[Stored items]
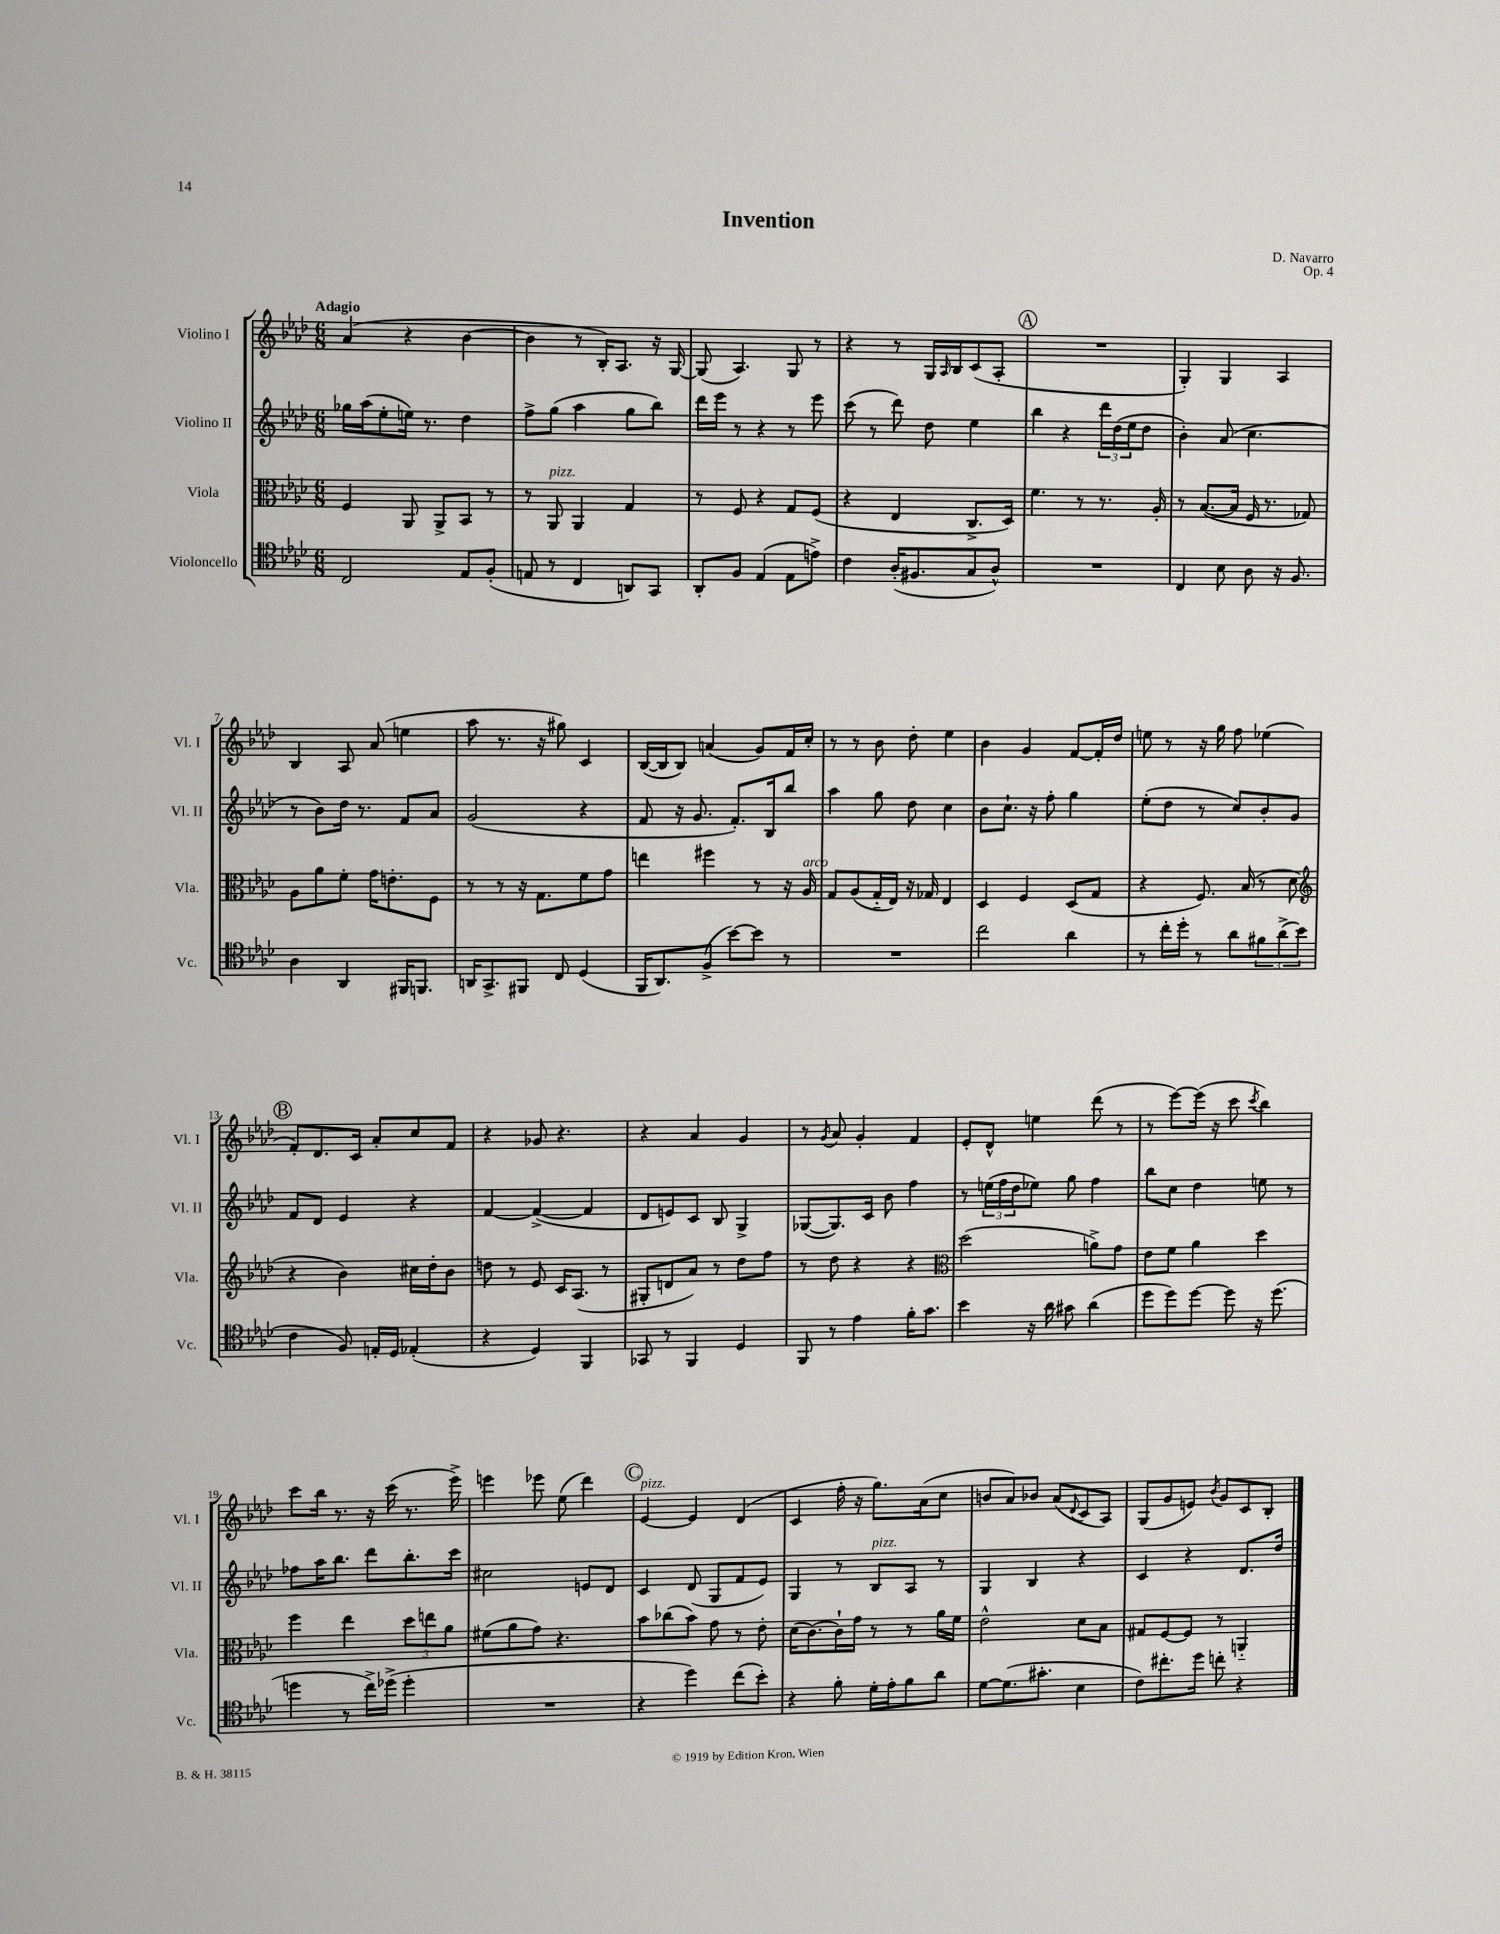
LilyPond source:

\header { title = "Invention" composer = "D. Navarro" opus = "Op. 4" }
<<
\new StaffGroup <<
\new Staff = "s0" \with { instrumentName = "Violino I" shortInstrumentName = "Vl. I" } {
    \clef treble \key aes \major \numericTimeSignature \time 6/8 \tempo "Adagio"
    aes'4( r4 bes'4~ |
    bes'4 r8 bes16-.) aes8. r16 g16~ |
    g8( aes4.) g8 r8 |
    r4 r8 g16 \grace { aes16 } bes16 c'8( aes8-. |
    \mark \markup { \circle "A" } R2. |
    g4-.) g4 aes4 |
    bes4 aes8 aes'8( e''4 |
    aes''8 r8. r16 gis''8) c'4 |
    bes16~( bes16 bes8) a'4( g'8) f'16 c''16-. |
    r8 r8 bes'8 des''8-. ees''4 |
    bes'4 g'4 f'8~ f'16-. des''16 |
    e''8 r8 r16 g''16 f''8 ees''4( |
    \mark \markup { \circle "B" } f'8-.) des'8. c'16 aes'8-. c''8 f'8 |
    r4 ges'8 r4. |
    r4 aes'4 g'4 |
    r8 \acciaccatura { g'8 } aes'8 g'4-. f'4 |
    ees'8-. des'8-^ e''4 des'''8( r8 |
    r8 ees'''8~) ees'''16( r16 c'''8 \acciaccatura { c'''8 } bes''4) |
    c'''8 bes''16 r8. r16 c'''16( r8. ees'''16->) |
    e'''4 ees'''8 ees''8( des'''4) |
    \mark \markup { \circle "C" } ees'4~^\markup { \italic "pizz." } ees'4 des'4( |
    c'4 f''16-. r16 g''8.) aes'16( c''8 |
    b'8 aes'8) bes'8 aes'8( \appoggiatura { des'8 } c'8 aes8) |
    g8( g'8 e'8) \acciaccatura { bes'8 } g'8 c'8 bes8-. \bar "|." |
}
\new Staff = "s1" \with { instrumentName = "Violino II" shortInstrumentName = "Vl. II" } {
    \clef treble \key aes \major \numericTimeSignature \time 6/8
    ges''16 aes''16( ees''8-. e''16) r8. des''4 |
    f''8-> g''8( aes''4 g''8 bes''8) |
    des'''16 ees'''16 r8 r4 r8 ees'''8 |
    c'''8( r8 des'''8) des''8 ees''4 |
    \mark \markup { \circle "A" } bes''4 r4 \tuplet 3/2 { des'''16 des''16( ees''16 } des''8 |
    bes'4-.) aes'8( c''4. |
    r8 bes'8) des''16 r8. f'8 aes'8 |
    g'2( r4 |
    f'8 r16 g'8. f'8.-.) bes16 bes''8 |
    aes''4 g''8 des''8 c''4 |
    bes'8 c''8.-! r16 f''8-. g''4 |
    ees''8-.( des''8 r8 c''8) bes'8-. g'8 |
    \mark \markup { \circle "B" } f'8 des'8 ees'4 r4 |
    f'4~ f'4~->( f'4 |
    des'8 e'8) c'8 bes8 g4-> |
    ges8~( ges8.) c'16 bes'8 f''4 |
    r8 \tuplet 3/2 { e''16( f''16 des''16 } ees''8) g''8 f''4 |
    bes''8 c''8 des''4 e''8 r8 |
    fes''8 aes''16 bes''8. des'''8 bes''8.-. c'''16 |
    cis''2 e'8 des'8 |
    \mark \markup { \circle "C" } c'4 des'8( g8 f'8 ees'8) |
    g4 r8 bes8^\markup { \italic "pizz." } aes8 r8 |
    g4 bes4 r4 |
    c'4 r4 des'8. des''16 \bar "|." |
}
\new Staff = "s2" \with { instrumentName = "Viola" shortInstrumentName = "Vla." } {
    \clef alto \key aes \major \numericTimeSignature \time 6/8
    f4 aes,8 aes,8-> bes,8 r8 |
    r8 aes,8^\markup { \italic "pizz." } aes,4 g4 |
    r8 f8 r4 g8 f8( |
    r4 ees4 c8.-> des16) |
    \mark \markup { \circle "A" } f'4. r8 r8. aes16-. |
    r8 bes8.~( bes16 f16 r8. ges8) |
    aes8 aes'8 f'8-. g'16 e'8.-. f8 |
    r8 r8 r16 g8. f'8 g'8 |
    e''4 fis''4 r8 r16 aes16^\markup { \italic "arco" } |
    g8 aes8( g16-_ ees16) r16 ges16 ees4 |
    des4 f4 des8( g8 |
    r4 f8.) bes16( r8 des'8 |
    \mark \markup { \circle "B" } \clef treble r4 bes'4) cis''16 des''16-. bes'8 |
    d''8 r8 ees'8 c'16 aes8.( r8 |
    gis8-. d'8 aes'8) r8 des''8 f''8 |
    r8 des''8 r4 r4 |
    \clef alto des''2( a'8->) g'8 |
    ees'8 f'8 aes'4 des''4 |
    f''4 ees''4 \tuplet 3/2 { des''8 e''8 aes'8 } |
    fis'8( aes'8 g'8) r4. |
    \mark \markup { \circle "C" } bes'8 ces''8( bes'8) g'8 r8 ees'8-. |
    des'16( c'8.~) c'16-! g'16 r8 r8 aes'16 f'16 |
    ees'2-^ des'8 bes8 |
    gis8 f8~ f8 r8 a,4-_ \bar "|." |
}
\new Staff = "s3" \with { instrumentName = "Violoncello" shortInstrumentName = "Vc." } {
    \clef tenor \key aes \major \numericTimeSignature \time 6/8
    c2 ees8 f8-.( |
    e8 r8 c4 a,8) g,8 |
    aes,8-. f8 ees4( ees8 e'8->) |
    c'4 aes16-.( fis8. g8 aes8-^) |
    \mark \markup { \circle "A" } R2. |
    c4 bes8 aes8 r16 f8. |
    aes4 aes,4 fis,16 f,8. |
    a,16 g,8.-> fis,8 c8 des4( |
    f,16 aes,8.) f8->( bes'8~) bes'8 r8 |
    R2. |
    c''2 aes'4 |
    r8 c''16-. des''16-. r8 aes'8 \tuplet 3/2 { fis'8 aes'8->( bes'8 } |
    \mark \markup { \circle "B" } c'4 f8) e16-. des16 ees4-.( |
    r4 des4) f,4 |
    ges,8 r8 f,4 des4 |
    f,8 r8 ees'4 f'16-. g'8. |
    bes'4 r16 aes'16 gis'8 aes'4( |
    des''8 des''8) des''8~ des''8 r16 des''8.( |
    d''4 r8 c''16->) des''16->( des''4-. |
    R2. |
    \mark \markup { \circle "C" } r4 des''4) c''8( bes'8-.) |
    r4 f'8-. des'16-. ees'16-. f'8 aes'8 |
    des'8~ des'8.( gis'8.-. bes4 |
    c'8) cis''8.-. des''16 c''8-. r4 \bar "|." |
}
>>
>>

## Written request
Collect every line in the listing above that contains the string "tuplet", and copy each one out in full.

## The answer
    \mark \markup { \circle "A" } bes''4 r4 \tuplet 3/2 { des'''16 des''16( ees''16 } des''8 |
    r8 \tuplet 3/2 { e''16( f''16 des''16 } ees''8) g''8 f''4 |
    f''4 ees''4 \tuplet 3/2 { des''8 e''8 aes'8 } |
    r8 c''16-. des''16-. r8 aes'8 \tuplet 3/2 { fis'8 aes'8->( bes'8 } |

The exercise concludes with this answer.